# WHAT IS EXPECTED
Give the data below again exactly as it stands. Omit the pictures.

Structured diff data:
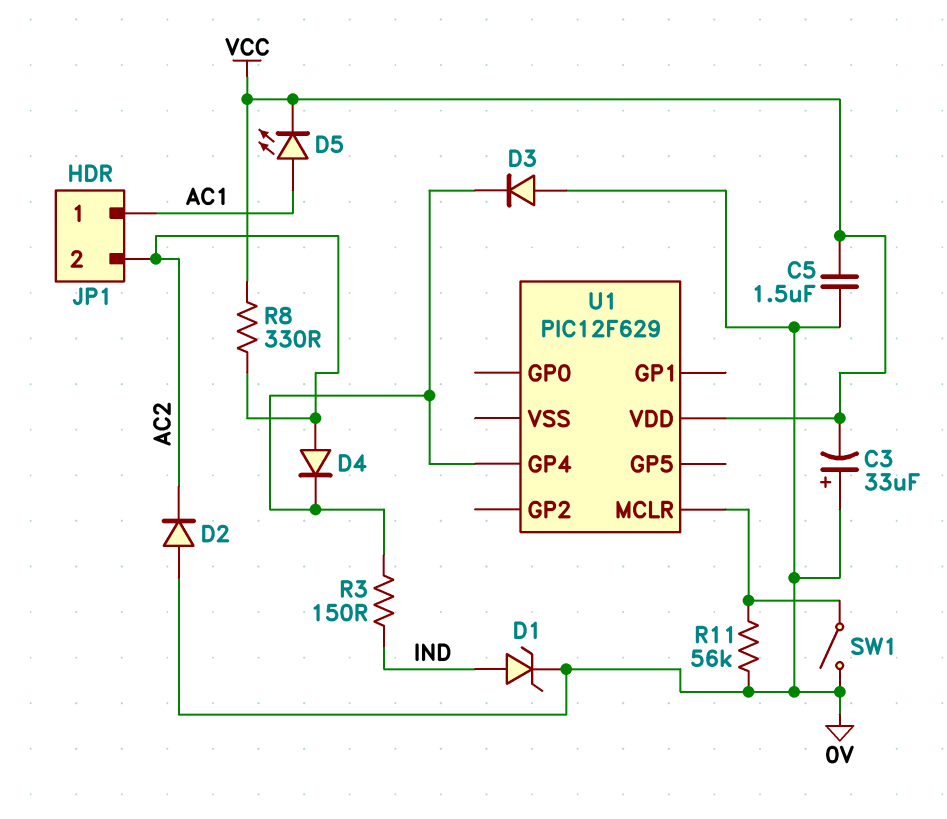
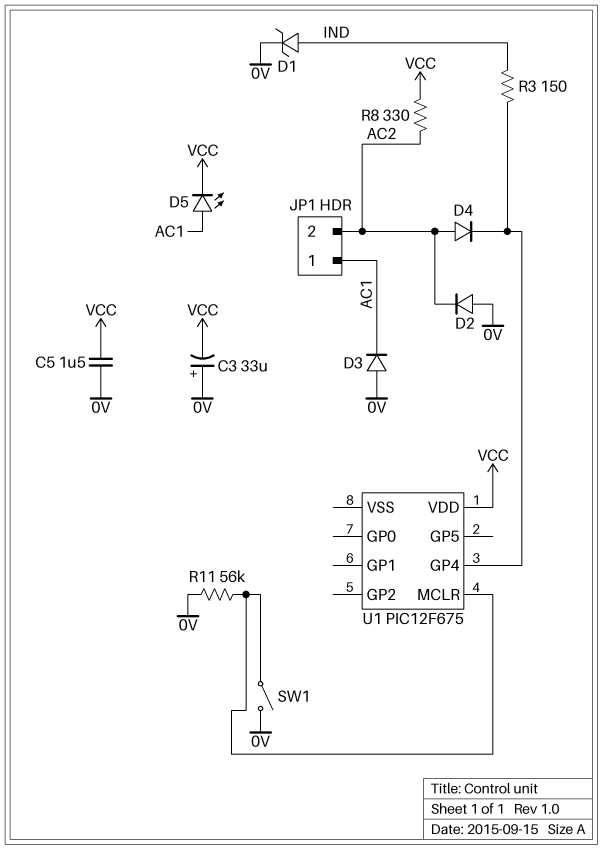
D3: diode (A 0V, K U1/GP4) -> diode (A 0V, K AC1)
U1: PIC12F629 -> PIC12F675

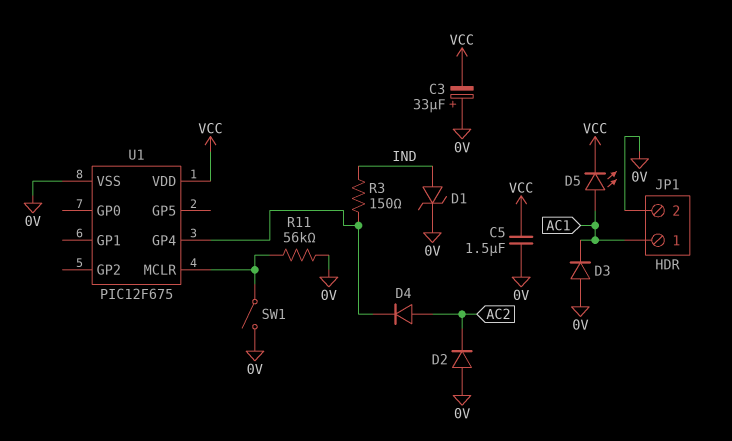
JP1 pin 2: AC2 -> 0V
R8: 330 (AC2, VCC) -> none
U1 pin VSS: none -> 0V

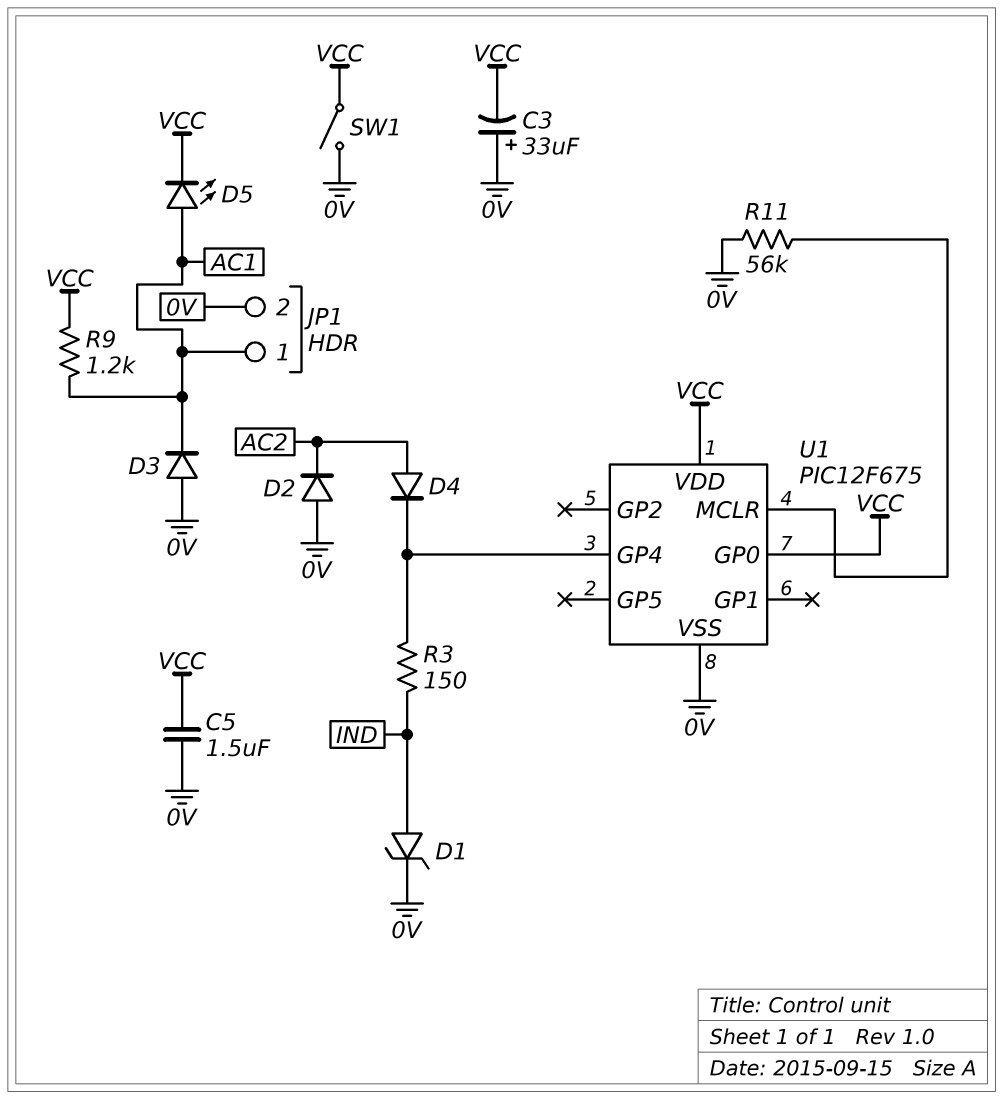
R9: none -> 1.2k (AC1, VCC)
SW1: switch (0V, U1/MCLR) -> switch (0V, VCC)
U1 pin GP0: none -> VCC

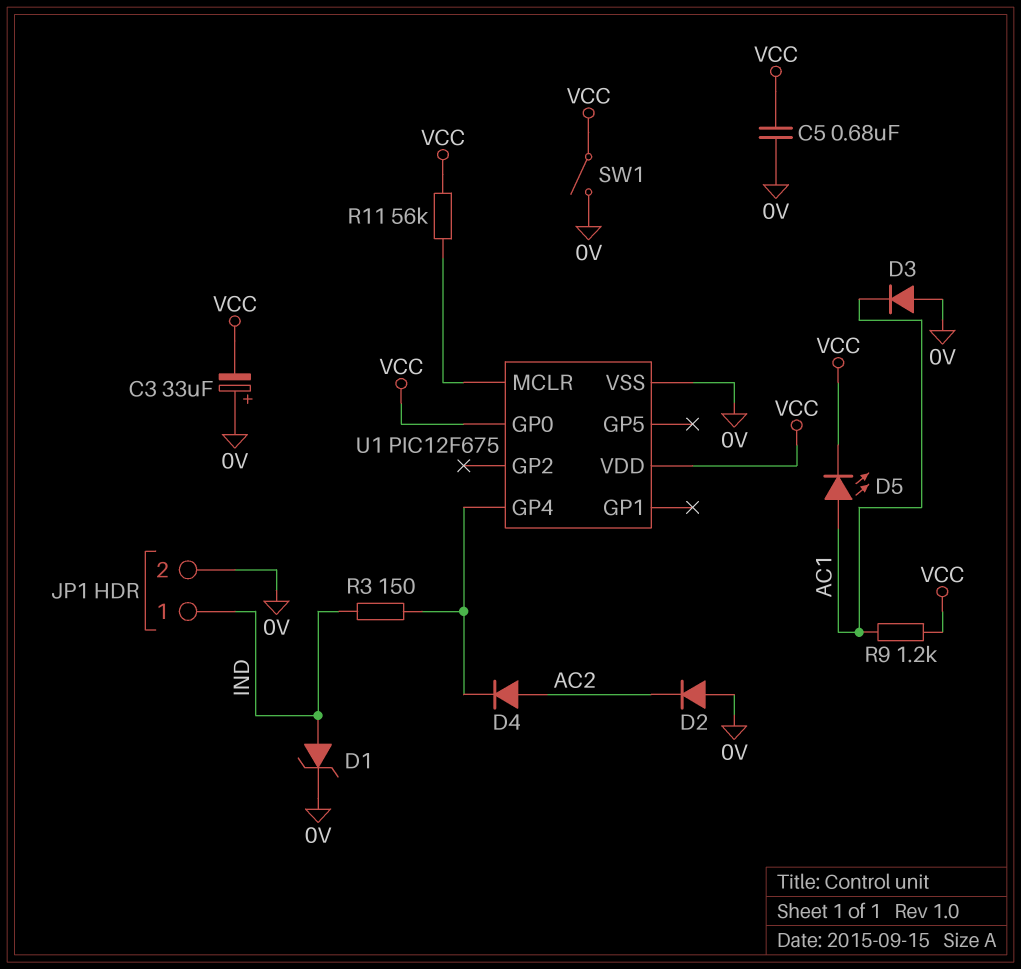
C5: 1.5uF (0V, VCC) -> 680nF (0V, VCC)
JP1 pin 1: AC1 -> IND
R11: 56k (0V, U1/MCLR) -> 56k (U1/MCLR, VCC)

# RESPONSE AREA
D3: diode (A 0V, K U1/GP4) -> diode (A 0V, K AC1)
U1: PIC12F629 -> PIC12F675

JP1 pin 2: AC2 -> 0V
R8: 330 (AC2, VCC) -> none
U1 pin VSS: none -> 0V

R9: none -> 1.2k (AC1, VCC)
SW1: switch (0V, U1/MCLR) -> switch (0V, VCC)
U1 pin GP0: none -> VCC

C5: 1.5uF (0V, VCC) -> 680nF (0V, VCC)
JP1 pin 1: AC1 -> IND
R11: 56k (0V, U1/MCLR) -> 56k (U1/MCLR, VCC)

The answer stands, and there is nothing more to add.